> _MATERIALS PROVIDED_
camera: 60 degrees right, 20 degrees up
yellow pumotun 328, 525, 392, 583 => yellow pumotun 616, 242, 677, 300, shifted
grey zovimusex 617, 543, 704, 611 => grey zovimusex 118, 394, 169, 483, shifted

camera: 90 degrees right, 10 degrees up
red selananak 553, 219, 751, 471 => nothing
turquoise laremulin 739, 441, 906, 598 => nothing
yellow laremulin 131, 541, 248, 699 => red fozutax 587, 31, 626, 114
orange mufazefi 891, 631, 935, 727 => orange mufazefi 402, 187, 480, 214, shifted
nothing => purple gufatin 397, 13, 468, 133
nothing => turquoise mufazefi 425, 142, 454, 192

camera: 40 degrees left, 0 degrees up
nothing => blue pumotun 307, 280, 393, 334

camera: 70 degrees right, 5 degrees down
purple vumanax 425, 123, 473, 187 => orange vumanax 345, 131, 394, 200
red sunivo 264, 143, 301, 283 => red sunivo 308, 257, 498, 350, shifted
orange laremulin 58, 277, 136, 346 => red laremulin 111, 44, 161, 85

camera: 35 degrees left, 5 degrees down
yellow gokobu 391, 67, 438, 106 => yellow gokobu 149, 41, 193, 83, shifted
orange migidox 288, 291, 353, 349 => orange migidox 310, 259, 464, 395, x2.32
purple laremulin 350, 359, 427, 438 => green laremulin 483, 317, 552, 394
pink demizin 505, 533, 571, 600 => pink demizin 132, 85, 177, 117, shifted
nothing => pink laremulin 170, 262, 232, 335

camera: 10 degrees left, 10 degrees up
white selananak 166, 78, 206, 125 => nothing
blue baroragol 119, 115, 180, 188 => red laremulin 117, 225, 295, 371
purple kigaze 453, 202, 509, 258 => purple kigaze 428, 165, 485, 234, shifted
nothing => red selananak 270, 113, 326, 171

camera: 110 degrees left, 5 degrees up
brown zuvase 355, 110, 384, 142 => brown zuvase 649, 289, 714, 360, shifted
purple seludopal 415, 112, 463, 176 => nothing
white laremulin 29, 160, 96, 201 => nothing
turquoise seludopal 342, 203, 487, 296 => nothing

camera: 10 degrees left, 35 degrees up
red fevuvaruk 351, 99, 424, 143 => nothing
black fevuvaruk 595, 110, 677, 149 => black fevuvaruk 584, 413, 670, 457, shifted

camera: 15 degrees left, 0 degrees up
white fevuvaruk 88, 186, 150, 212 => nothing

> _PROMPT_
Transcribe the records exactly as given.

> _FINAL ANSWER_
camera: 60 degrees right, 20 degrees up
yellow pumotun 328, 525, 392, 583 => yellow pumotun 616, 242, 677, 300, shifted
grey zovimusex 617, 543, 704, 611 => grey zovimusex 118, 394, 169, 483, shifted

camera: 90 degrees right, 10 degrees up
red selananak 553, 219, 751, 471 => nothing
turquoise laremulin 739, 441, 906, 598 => nothing
yellow laremulin 131, 541, 248, 699 => red fozutax 587, 31, 626, 114
orange mufazefi 891, 631, 935, 727 => orange mufazefi 402, 187, 480, 214, shifted
nothing => purple gufatin 397, 13, 468, 133
nothing => turquoise mufazefi 425, 142, 454, 192

camera: 40 degrees left, 0 degrees up
nothing => blue pumotun 307, 280, 393, 334

camera: 70 degrees right, 5 degrees down
purple vumanax 425, 123, 473, 187 => orange vumanax 345, 131, 394, 200
red sunivo 264, 143, 301, 283 => red sunivo 308, 257, 498, 350, shifted
orange laremulin 58, 277, 136, 346 => red laremulin 111, 44, 161, 85

camera: 35 degrees left, 5 degrees down
yellow gokobu 391, 67, 438, 106 => yellow gokobu 149, 41, 193, 83, shifted
orange migidox 288, 291, 353, 349 => orange migidox 310, 259, 464, 395, x2.32
purple laremulin 350, 359, 427, 438 => green laremulin 483, 317, 552, 394
pink demizin 505, 533, 571, 600 => pink demizin 132, 85, 177, 117, shifted
nothing => pink laremulin 170, 262, 232, 335

camera: 10 degrees left, 10 degrees up
white selananak 166, 78, 206, 125 => nothing
blue baroragol 119, 115, 180, 188 => red laremulin 117, 225, 295, 371
purple kigaze 453, 202, 509, 258 => purple kigaze 428, 165, 485, 234, shifted
nothing => red selananak 270, 113, 326, 171

camera: 110 degrees left, 5 degrees up
brown zuvase 355, 110, 384, 142 => brown zuvase 649, 289, 714, 360, shifted
purple seludopal 415, 112, 463, 176 => nothing
white laremulin 29, 160, 96, 201 => nothing
turquoise seludopal 342, 203, 487, 296 => nothing

camera: 10 degrees left, 35 degrees up
red fevuvaruk 351, 99, 424, 143 => nothing
black fevuvaruk 595, 110, 677, 149 => black fevuvaruk 584, 413, 670, 457, shifted

camera: 15 degrees left, 0 degrees up
white fevuvaruk 88, 186, 150, 212 => nothing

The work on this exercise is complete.